ACTION ITEM —
From the entries below, return exactly the lines beginning at the one that contains "blue pawn: [248,203,291,276]" and ending at the one that contains "turquoise duck: [161,292,233,340]", both of them included, and only those lines.

--- RECORDS SUPPLIED Enclosed Below ---

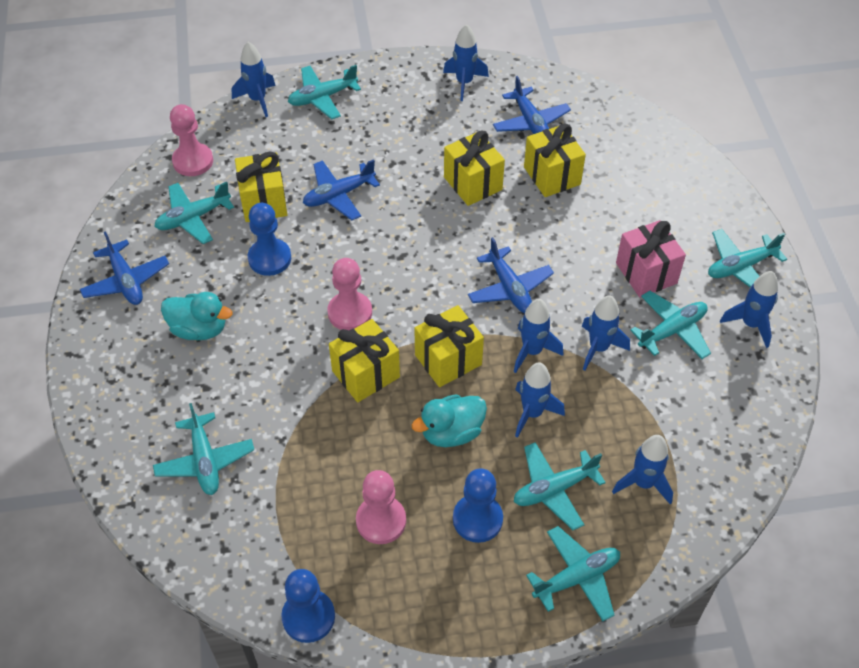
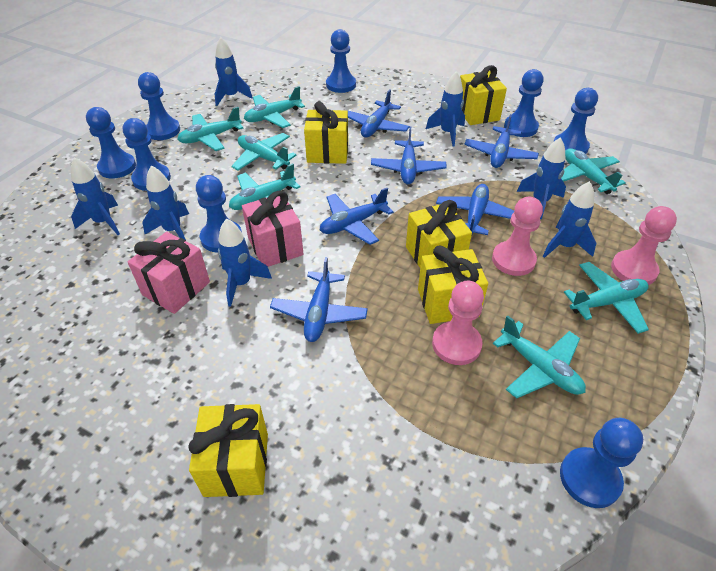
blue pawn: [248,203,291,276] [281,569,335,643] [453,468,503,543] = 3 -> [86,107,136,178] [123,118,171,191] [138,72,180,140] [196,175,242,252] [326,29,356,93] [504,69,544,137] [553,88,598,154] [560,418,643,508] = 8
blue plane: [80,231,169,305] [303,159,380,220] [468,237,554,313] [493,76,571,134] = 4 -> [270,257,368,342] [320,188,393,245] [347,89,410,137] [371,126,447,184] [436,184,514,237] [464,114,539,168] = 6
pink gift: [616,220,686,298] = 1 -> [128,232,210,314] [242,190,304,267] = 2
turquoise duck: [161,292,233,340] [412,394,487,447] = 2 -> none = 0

--- End of Enclosed RECORDS SUPPLIED ---
--- RECORDS SUPPLIED Enclosed Below ---

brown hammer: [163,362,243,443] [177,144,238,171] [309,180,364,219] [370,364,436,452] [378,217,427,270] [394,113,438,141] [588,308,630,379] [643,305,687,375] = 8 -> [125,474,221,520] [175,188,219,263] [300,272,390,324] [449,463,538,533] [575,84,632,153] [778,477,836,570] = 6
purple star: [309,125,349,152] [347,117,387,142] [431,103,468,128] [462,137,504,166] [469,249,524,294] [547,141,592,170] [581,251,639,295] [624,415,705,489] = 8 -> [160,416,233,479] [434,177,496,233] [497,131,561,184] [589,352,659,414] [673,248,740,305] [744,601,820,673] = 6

--- End of Enclosed RECORDS SUPPLIED ---

ANSWER SECTION —
blue pawn: [248,203,291,276] [281,569,335,643] [453,468,503,543] = 3 -> [86,107,136,178] [123,118,171,191] [138,72,180,140] [196,175,242,252] [326,29,356,93] [504,69,544,137] [553,88,598,154] [560,418,643,508] = 8
blue plane: [80,231,169,305] [303,159,380,220] [468,237,554,313] [493,76,571,134] = 4 -> [270,257,368,342] [320,188,393,245] [347,89,410,137] [371,126,447,184] [436,184,514,237] [464,114,539,168] = 6
pink gift: [616,220,686,298] = 1 -> [128,232,210,314] [242,190,304,267] = 2
turquoise duck: [161,292,233,340] [412,394,487,447] = 2 -> none = 0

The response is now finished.